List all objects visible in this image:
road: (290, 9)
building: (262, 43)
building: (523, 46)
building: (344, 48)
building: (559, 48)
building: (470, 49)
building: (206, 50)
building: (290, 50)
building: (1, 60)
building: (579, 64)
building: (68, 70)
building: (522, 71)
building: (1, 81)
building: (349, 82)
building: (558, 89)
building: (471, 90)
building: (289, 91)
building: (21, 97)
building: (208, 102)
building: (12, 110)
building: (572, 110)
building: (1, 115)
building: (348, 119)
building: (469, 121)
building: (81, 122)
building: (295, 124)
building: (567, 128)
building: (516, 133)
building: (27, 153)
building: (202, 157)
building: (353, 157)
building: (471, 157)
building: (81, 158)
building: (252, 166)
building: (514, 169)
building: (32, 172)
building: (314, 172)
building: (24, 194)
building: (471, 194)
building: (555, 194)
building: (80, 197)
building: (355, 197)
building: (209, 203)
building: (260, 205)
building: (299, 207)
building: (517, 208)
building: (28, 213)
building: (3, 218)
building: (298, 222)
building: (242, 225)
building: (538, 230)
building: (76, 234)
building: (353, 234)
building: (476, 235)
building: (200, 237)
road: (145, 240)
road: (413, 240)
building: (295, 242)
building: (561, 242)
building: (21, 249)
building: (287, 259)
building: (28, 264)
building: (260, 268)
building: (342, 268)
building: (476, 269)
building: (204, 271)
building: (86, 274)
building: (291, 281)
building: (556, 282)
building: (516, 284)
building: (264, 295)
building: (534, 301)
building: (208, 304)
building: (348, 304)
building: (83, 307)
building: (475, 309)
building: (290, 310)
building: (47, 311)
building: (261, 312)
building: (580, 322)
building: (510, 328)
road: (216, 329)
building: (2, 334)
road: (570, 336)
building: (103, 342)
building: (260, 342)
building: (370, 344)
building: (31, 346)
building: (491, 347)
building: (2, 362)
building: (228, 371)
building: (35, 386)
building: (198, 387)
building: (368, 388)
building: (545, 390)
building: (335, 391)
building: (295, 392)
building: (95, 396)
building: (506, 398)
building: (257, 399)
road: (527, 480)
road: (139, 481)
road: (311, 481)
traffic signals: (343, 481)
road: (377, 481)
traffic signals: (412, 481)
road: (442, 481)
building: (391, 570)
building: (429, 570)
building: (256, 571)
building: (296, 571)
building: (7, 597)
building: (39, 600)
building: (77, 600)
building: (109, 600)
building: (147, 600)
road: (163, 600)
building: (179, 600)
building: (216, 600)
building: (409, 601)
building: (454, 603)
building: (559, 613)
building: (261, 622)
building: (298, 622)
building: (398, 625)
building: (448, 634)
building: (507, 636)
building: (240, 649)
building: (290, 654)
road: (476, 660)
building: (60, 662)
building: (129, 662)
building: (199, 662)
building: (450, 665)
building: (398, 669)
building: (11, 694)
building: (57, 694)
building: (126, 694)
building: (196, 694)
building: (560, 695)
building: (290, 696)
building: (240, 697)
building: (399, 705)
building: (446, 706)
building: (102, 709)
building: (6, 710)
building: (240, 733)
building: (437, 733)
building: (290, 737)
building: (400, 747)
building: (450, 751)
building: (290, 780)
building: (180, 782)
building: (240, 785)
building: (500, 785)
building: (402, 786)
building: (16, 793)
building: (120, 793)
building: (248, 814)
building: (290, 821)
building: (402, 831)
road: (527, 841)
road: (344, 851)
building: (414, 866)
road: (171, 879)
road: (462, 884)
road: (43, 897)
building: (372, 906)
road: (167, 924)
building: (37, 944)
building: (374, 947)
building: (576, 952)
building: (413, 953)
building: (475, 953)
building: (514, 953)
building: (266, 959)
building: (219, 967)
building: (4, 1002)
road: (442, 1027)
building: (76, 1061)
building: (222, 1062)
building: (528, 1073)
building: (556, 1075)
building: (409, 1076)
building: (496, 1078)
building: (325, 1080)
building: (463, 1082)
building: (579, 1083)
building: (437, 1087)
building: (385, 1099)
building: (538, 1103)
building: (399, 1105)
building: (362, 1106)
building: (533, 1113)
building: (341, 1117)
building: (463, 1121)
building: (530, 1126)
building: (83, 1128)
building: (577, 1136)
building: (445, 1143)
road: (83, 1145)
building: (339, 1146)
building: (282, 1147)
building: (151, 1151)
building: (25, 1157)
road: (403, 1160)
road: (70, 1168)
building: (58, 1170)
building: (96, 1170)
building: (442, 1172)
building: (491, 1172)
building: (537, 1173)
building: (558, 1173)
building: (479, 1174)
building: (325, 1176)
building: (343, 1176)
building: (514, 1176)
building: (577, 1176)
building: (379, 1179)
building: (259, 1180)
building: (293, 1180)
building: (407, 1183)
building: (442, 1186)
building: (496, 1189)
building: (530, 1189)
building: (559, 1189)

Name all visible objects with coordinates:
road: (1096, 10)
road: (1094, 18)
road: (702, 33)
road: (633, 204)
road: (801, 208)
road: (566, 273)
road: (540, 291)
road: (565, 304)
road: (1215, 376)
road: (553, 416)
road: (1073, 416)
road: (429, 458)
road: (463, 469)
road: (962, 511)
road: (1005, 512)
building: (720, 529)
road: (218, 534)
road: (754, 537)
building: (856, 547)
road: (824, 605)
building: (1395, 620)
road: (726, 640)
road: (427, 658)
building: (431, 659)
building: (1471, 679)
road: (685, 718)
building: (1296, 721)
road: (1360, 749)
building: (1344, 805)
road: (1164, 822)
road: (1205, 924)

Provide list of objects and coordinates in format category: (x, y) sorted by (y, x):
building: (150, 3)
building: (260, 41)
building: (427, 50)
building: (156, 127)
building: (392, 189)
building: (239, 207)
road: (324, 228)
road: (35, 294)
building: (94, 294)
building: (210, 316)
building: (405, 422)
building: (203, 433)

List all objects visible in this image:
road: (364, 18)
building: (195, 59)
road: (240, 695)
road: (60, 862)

## Exercise instructions
Set down exactly the lines that begin with the one containing "Provide list of" and end with the last line above, and no others.

## Expected output
Provide list of objects and coordinates in format category: (x, y) sorted by (y, x):
building: (150, 3)
building: (260, 41)
building: (427, 50)
building: (156, 127)
building: (392, 189)
building: (239, 207)
road: (324, 228)
road: (35, 294)
building: (94, 294)
building: (210, 316)
building: (405, 422)
building: (203, 433)

List all objects visible in this image:
road: (364, 18)
building: (195, 59)
road: (240, 695)
road: (60, 862)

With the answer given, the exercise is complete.